_What you have to do_
Please take the records that follow and repeat exactly the lines starting with the line with "camera: 35 degrees left, 10 degrees up" and going on through the line with "brown dumbbell [211,192,320,270]".

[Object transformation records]
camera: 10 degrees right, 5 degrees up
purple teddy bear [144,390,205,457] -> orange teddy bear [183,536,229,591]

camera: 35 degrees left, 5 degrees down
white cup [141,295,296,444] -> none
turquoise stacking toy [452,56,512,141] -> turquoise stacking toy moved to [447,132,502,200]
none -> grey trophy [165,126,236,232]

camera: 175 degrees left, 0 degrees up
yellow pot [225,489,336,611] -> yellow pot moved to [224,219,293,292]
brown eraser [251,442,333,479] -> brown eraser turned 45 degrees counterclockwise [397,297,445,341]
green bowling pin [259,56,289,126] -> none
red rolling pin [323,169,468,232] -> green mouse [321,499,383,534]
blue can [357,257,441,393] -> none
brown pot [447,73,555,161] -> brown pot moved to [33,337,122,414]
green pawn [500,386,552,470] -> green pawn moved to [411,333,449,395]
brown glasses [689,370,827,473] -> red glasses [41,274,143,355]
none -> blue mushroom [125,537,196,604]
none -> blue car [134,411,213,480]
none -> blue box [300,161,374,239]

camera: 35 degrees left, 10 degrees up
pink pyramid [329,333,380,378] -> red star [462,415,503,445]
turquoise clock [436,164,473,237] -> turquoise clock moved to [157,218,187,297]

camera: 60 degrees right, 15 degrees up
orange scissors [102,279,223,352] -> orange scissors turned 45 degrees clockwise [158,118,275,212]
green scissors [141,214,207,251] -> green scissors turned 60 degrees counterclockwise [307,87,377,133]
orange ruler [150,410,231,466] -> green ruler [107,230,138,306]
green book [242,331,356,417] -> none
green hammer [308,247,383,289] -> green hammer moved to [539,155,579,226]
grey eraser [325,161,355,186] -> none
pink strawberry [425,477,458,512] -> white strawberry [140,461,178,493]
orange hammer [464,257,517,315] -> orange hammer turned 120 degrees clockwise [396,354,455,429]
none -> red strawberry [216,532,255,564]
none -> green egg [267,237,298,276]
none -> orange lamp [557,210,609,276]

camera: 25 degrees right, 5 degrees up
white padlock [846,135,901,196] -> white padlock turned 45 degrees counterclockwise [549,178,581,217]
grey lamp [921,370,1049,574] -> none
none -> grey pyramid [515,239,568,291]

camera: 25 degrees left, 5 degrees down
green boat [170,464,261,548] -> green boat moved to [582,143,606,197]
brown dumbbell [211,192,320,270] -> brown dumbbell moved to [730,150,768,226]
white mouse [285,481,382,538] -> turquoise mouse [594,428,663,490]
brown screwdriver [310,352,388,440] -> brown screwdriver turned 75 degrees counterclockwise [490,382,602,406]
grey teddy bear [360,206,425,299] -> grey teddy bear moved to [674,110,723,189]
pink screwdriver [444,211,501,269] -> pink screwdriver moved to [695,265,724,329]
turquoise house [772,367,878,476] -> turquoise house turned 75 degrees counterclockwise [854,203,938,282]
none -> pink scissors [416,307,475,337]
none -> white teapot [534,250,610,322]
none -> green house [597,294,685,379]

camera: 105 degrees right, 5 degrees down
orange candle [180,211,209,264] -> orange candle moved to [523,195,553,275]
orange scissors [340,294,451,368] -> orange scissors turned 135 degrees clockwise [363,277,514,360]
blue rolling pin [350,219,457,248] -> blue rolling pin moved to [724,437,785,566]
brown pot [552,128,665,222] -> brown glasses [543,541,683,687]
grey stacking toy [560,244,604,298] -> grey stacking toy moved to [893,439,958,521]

_Finished exercise_
camera: 35 degrees left, 10 degrees up
pink pyramid [329,333,380,378] -> red star [462,415,503,445]
turquoise clock [436,164,473,237] -> turquoise clock moved to [157,218,187,297]

camera: 60 degrees right, 15 degrees up
orange scissors [102,279,223,352] -> orange scissors turned 45 degrees clockwise [158,118,275,212]
green scissors [141,214,207,251] -> green scissors turned 60 degrees counterclockwise [307,87,377,133]
orange ruler [150,410,231,466] -> green ruler [107,230,138,306]
green book [242,331,356,417] -> none
green hammer [308,247,383,289] -> green hammer moved to [539,155,579,226]
grey eraser [325,161,355,186] -> none
pink strawberry [425,477,458,512] -> white strawberry [140,461,178,493]
orange hammer [464,257,517,315] -> orange hammer turned 120 degrees clockwise [396,354,455,429]
none -> red strawberry [216,532,255,564]
none -> green egg [267,237,298,276]
none -> orange lamp [557,210,609,276]

camera: 25 degrees right, 5 degrees up
white padlock [846,135,901,196] -> white padlock turned 45 degrees counterclockwise [549,178,581,217]
grey lamp [921,370,1049,574] -> none
none -> grey pyramid [515,239,568,291]

camera: 25 degrees left, 5 degrees down
green boat [170,464,261,548] -> green boat moved to [582,143,606,197]
brown dumbbell [211,192,320,270] -> brown dumbbell moved to [730,150,768,226]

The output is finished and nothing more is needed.